Data listing:
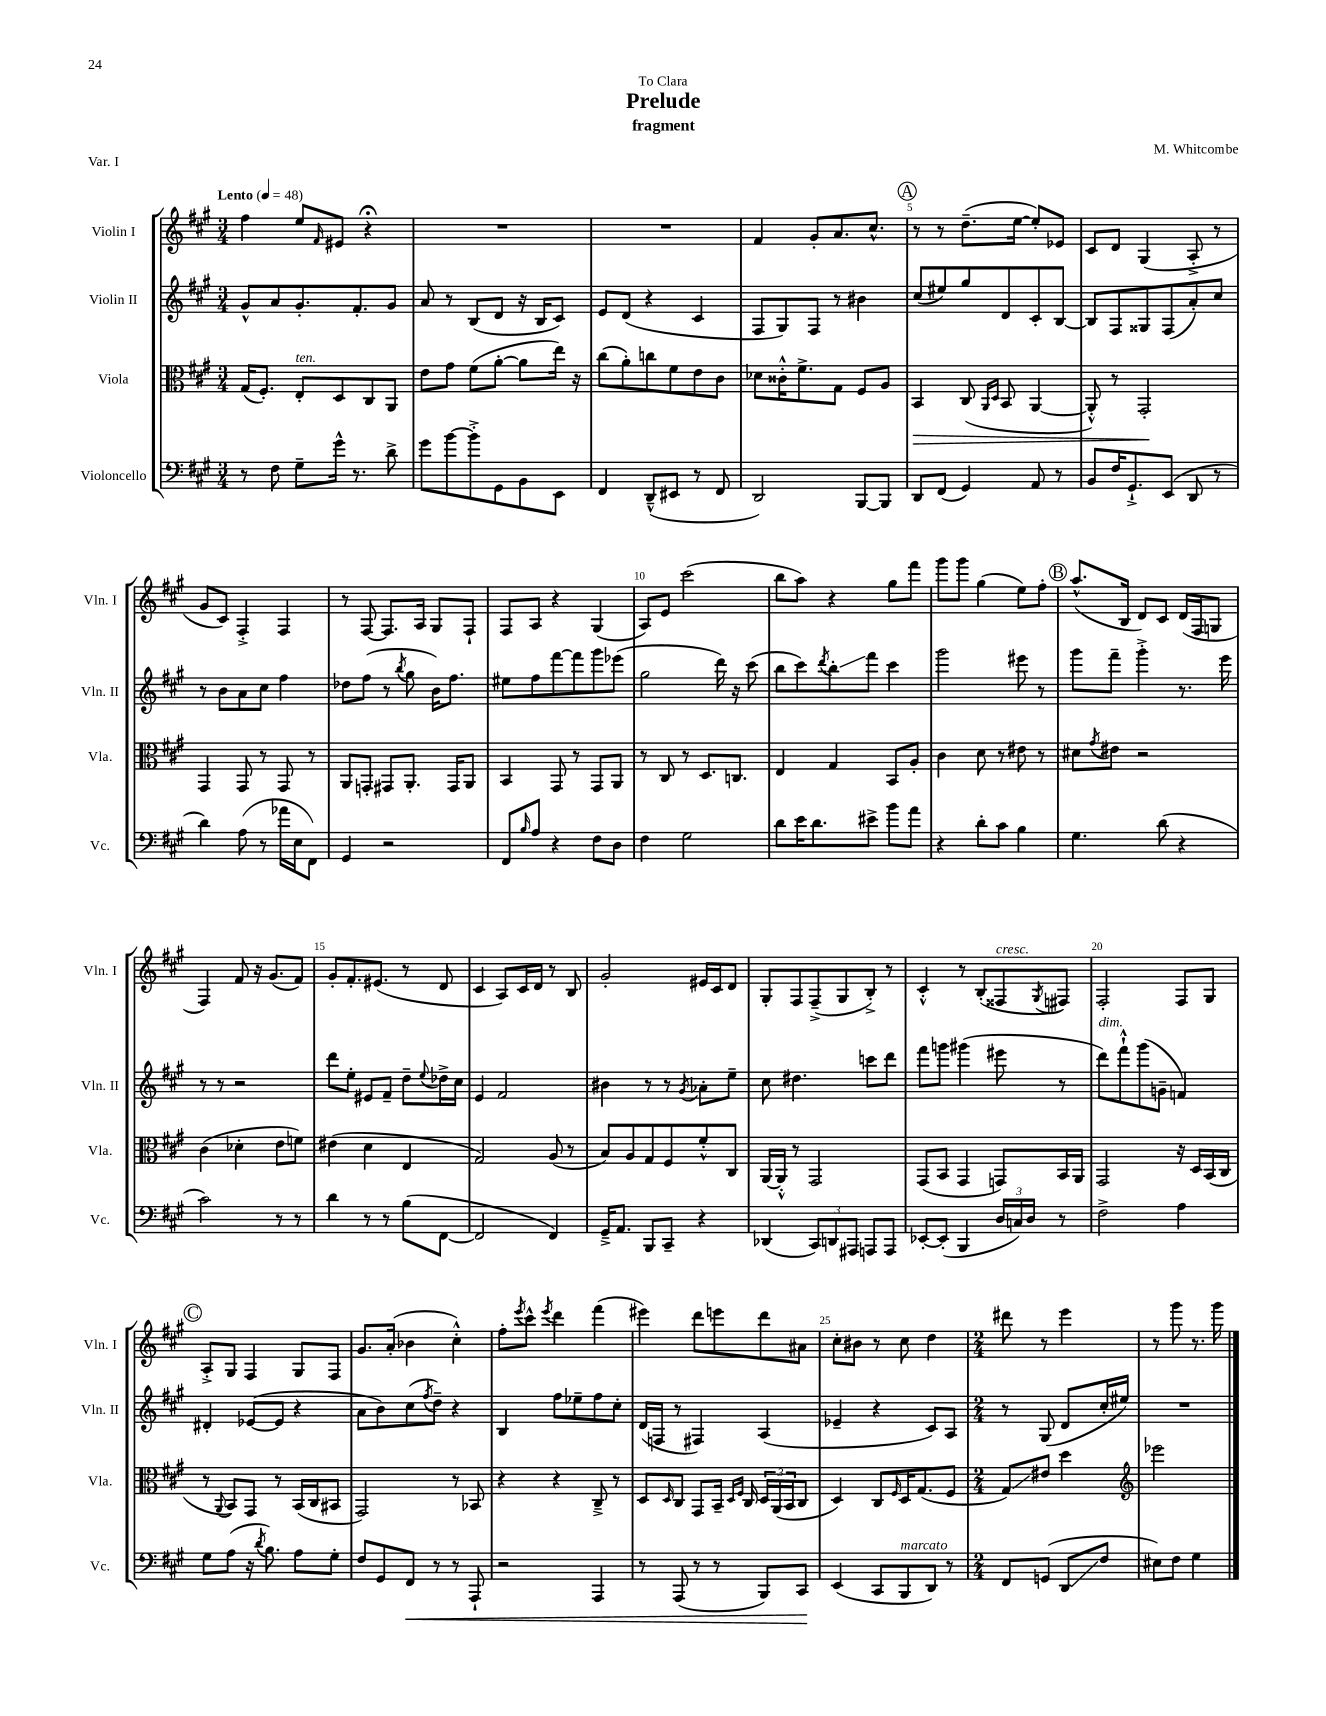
\header { title = "Prelude" composer = "M. Whitcombe" subtitle = "fragment" dedication = "To Clara" piece = "Var. I" }
<<
\new StaffGroup <<
\new Staff = "s0" \with { instrumentName = "Violin I" shortInstrumentName = "Vln. I" } {
    \clef treble \key a \major \numericTimeSignature \time 3/4 \tempo "Lento" 4 = 48
    fis''4 e''8 \grace { fis'16 } eis'8 r4\fermata |
    R2. |
    R2. |
    fis'4 gis'8-. a'8. cis''8.-^ |
    \mark \markup { \circle "A" } r8 r8 d''8.--( e''16~ e''8-.) ees'8 |
    cis'8 d'8 gis4( a8-.-> r8 |
    gis'8 cis'8) fis4-.-> fis4 |
    r8 fis8~ fis8. a16 gis8 fis8-! |
    fis8 a8 r4 gis4( |
    a8) e'8 cis'''2( |
    b''8 a''8) r4 gis''8 fis'''8 |
    gis'''8 gis'''8 gis''4( e''8) fis''8-. |
    \mark \markup { \circle "B" } a''8.-^( b16 d'8) cis'8 d'16( fis16 g8 |
    fis4) fis'8 r16 gis'8.( fis'8) |
    gis'8-. fis'8.-. eis'8.( r8 d'8 |
    cis'4 a8) cis'16 d'16 r8 b8 |
    gis'2-. eis'16 cis'16 d'8 |
    gis8-. fis8 fis8--->( gis8 b8-.->) r8 |
    cis'4-.-^ r8 b8-.( fisis8^\markup { \italic "cresc." } \acciaccatura { gis8 } fis8) |
    fis2-. fis8 gis8 |
    \mark \markup { \circle "C" } a8-.-> gis8 fis4 gis8 fis8 |
    gis'8. a'16-.( bes'4 cis''4-.-^) |
    fis''8-. \acciaccatura { e'''8 } cis'''8-^ \acciaccatura { e'''8 } d'''4 fis'''4( |
    eis'''4) d'''8 e'''8 d'''8 ais'8 |
    cis''8-. bis'8 r8 cis''8 d''4 |
    \numericTimeSignature \time 2/4 dis'''8 r8 e'''4 |
    r8 gis'''8 r8. gis'''16 \bar "|." |
}
\new Staff = "s1" \with { instrumentName = "Violin II" shortInstrumentName = "Vln. II" } {
    \clef treble \key a \major \numericTimeSignature \time 3/4
    gis'8-^ a'8 gis'8.-. fis'8.-. gis'8 |
    a'8 r8 b8( d'8 r16 b16 cis'8) |
    e'8 d'8( r4 cis'4 |
    fis8 gis8) fis8 r8 bis'4 |
    \mark \markup { \circle "A" } cis''8( eis''8) gis''8 d'8 cis'8-. b8~ |
    b8 fis8 gisis8 fis8( a'8-.) cis''8 |
    r8 b'8 a'8 cis''8 fis''4 |
    des''8 fis''8( r8 \acciaccatura { b''8 } gis''8 b'16) fis''8. |
    eis''8 fis''8 fis'''8~ fis'''8 gis'''8 ees'''8( |
    gis''2 d'''16) r16 cis'''8( |
    b''8 cis'''8) \acciaccatura { d'''8 } b''8-.\glissando fis'''8 cis'''4 |
    gis'''2 eis'''8 r8 |
    \mark \markup { \circle "B" } gis'''8 fis'''8-- gis'''4-.-> r8. e'''16 |
    r8 r8 r2 |
    d'''8 e''8-. eis'8 fis'8-- d''8-- \appoggiatura { e''8 } des''16-> cis''16 |
    e'4 fis'2 |
    bis'4 r8 r8 \acciaccatura { gis'8 } aes'8-. e''8-- |
    cis''8 dis''4. c'''8 d'''8 |
    fis'''8 g'''8 gis'''4( eis'''8 r8 |
    d'''8^\markup { \italic "dim." }) fis'''8-!-^ gis'''8( g'8-- f'4) |
    \mark \markup { \circle "C" } dis'4-. ees'8~( ees'8 r4 |
    a'8 b'8) cis''8( \acciaccatura { fis''8 } d''8--) r4 |
    b4 fis''8 ees''8-- fis''8 cis''8-. |
    d'16( f16 r8 fis4) a4( |
    ees'4-- r4 cis'8) a8 |
    \numericTimeSignature \time 2/4 r8 gis8( d'8 cis''16-. eis''16) |
    R2 \bar "|." |
}
\new Staff = "s2" \with { instrumentName = "Viola" shortInstrumentName = "Vla." } {
    \clef alto \key a \major \numericTimeSignature \time 3/4
    gis16( fis8.-.) e8-.^\markup { \italic "ten." } d8 cis8 a,8 |
    e'8 gis'8 fis'8( a'8~-. a'8 e''16) r16 |
    cis''8( a'8-.) c''8 fis'8 e'8 cis'8 |
    des'8 cisis'16-.-^ fis'8.-> gis8 fis8 a8 |
    \mark \markup { \circle "A" } b,4\> cis8( \grace { a,16 d16 } b,8 a,4~ |
    a,8-.-^) r8 gis,2-.\! |
    gis,4 gis,8 r8 gis,8 r8 |
    a,8 g,8-. gis,8 a,8.-. gis,16 a,8 |
    b,4 gis,8 r8 gis,8 a,8 |
    r8 cis8 r8 d8. c8. |
    e4 gis4 b,8 a8-. |
    cis'4 d'8 r8 eis'8 r8 |
    \mark \markup { \circle "B" } dis'8 \acciaccatura { gis'8 } eis'8 r2 |
    cis'4( des'4-. e'8 f'8) |
    eis'4( d'4 e4 |
    gis2) a8( r8 |
    b8) a8 gis8 fis8 fis'8-.-^ cis8 |
    a,16~ a,16-.-^ r8 gis,2 |
    gis,8( b,8 gis,4 g,8) b,16 a,16 |
    gis,2 r16 d16 b,16( cis16 |
    \mark \markup { \circle "C" } r8 \appoggiatura { a,8 } b,8) gis,8 r8 b,16( cis16 bis,8 |
    gis,2) r8 bes,8 |
    r4 r4 cis8---> r8 |
    d8 \grace { d16 } cis8 gis,8 b,16-- \grace { d16 fis16 } cis16 \tuplet 3/2 { d16 a,16( b,16 } cis8 |
    d4) cis8 \grace { fis16 } d16 gis8.( fis8 |
    \numericTimeSignature \time 2/4 gis8\glissando) eis'8 d''4 |
    \clef treble ees'''2 \bar "|." |
}
\new Staff = "s3" \with { instrumentName = "Violoncello" shortInstrumentName = "Vc." } {
    \clef bass \key a \major \numericTimeSignature \time 3/4
    r8 fis8 gis8-- gis'16-^ r8. d'8-> |
    gis'8 b'8~ b'8-.-> gis,8 b,8 e,8 |
    fis,4 d,8---^( eis,8 r8 fis,8 |
    d,2) b,,8~ b,,8 |
    \mark \markup { \circle "A" } d,8 fis,8( gis,4) a,8 r8 |
    b,8 fis16 gis,8.-!-> e,8( d,8 r8 |
    d'4) a8( r8 aes'16 e16 fis,8) |
    gis,4 r2 |
    fis,8 \grace { b16 } a8 r4 fis8 d8 |
    fis4 gis2 |
    d'8 e'16 d'8. eis'8-> b'8 a'8 |
    r4 d'8-. cis'8 b4 |
    \mark \markup { \circle "B" } gis4. d'8( r4 |
    cis'2) r8 r8 |
    d'4 r8 r8 b8( fis,8~ |
    fis,2 fis,4) |
    gis,16---> a,8. b,,8 cis,8-- r4 |
    des,4( \tuplet 3/2 { cis,8) d,8 ais,,8 } a,,8 a,,8 |
    ees,8~-. ees,8-.( b,,4 \tuplet 3/2 { d16 c16) d16 } r8 |
    fis2-> a4 |
    \mark \markup { \circle "C" } gis8 a8( r16 \acciaccatura { d'8 } b8.) a8 gis8-. |
    fis8 gis,8 fis,8\< r8 r8 a,,8-! |
    r2 a,,4 |
    r8 a,,8( r8 r8 b,,8) cis,8\! |
    e,4( cis,8 b,,8^\markup { \italic "marcato" } d,8) r8 |
    \numericTimeSignature \time 2/4 fis,8 g,8( d,8\glissando fis8 |
    eis8) fis8 gis4 \bar "|." |
}
>>
>>
\layout { \context { \Score \override BarNumber.break-visibility = ##(#f #t #t) barNumberVisibility = #(every-nth-bar-number-visible 5) } }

## GIVEN REQUEST
Copy the lines from the beginning of the listing through the line containing "d'16( fis16 g8 |", swapping "Lento" for "Adagio" and changing nothing else. Leave out the pictures.

## REPLY TO THE TASK
\header { title = "Prelude" composer = "M. Whitcombe" subtitle = "fragment" dedication = "To Clara" piece = "Var. I" }
<<
\new StaffGroup <<
\new Staff = "s0" \with { instrumentName = "Violin I" shortInstrumentName = "Vln. I" } {
    \clef treble \key a \major \numericTimeSignature \time 3/4 \tempo "Adagio" 4 = 48
    fis''4 e''8 \grace { fis'16 } eis'8 r4\fermata |
    R2. |
    R2. |
    fis'4 gis'8-. a'8. cis''8.-^ |
    \mark \markup { \circle "A" } r8 r8 d''8.--( e''16~ e''8-.) ees'8 |
    cis'8 d'8 gis4( a8-.-> r8 |
    gis'8 cis'8) fis4-.-> fis4 |
    r8 fis8~ fis8. a16 gis8 fis8-! |
    fis8 a8 r4 gis4( |
    a8) e'8 cis'''2( |
    b''8 a''8) r4 gis''8 fis'''8 |
    gis'''8 gis'''8 gis''4( e''8) fis''8-. |
    \mark \markup { \circle "B" } a''8.-^( b16 d'8) cis'8 d'16( fis16 g8 |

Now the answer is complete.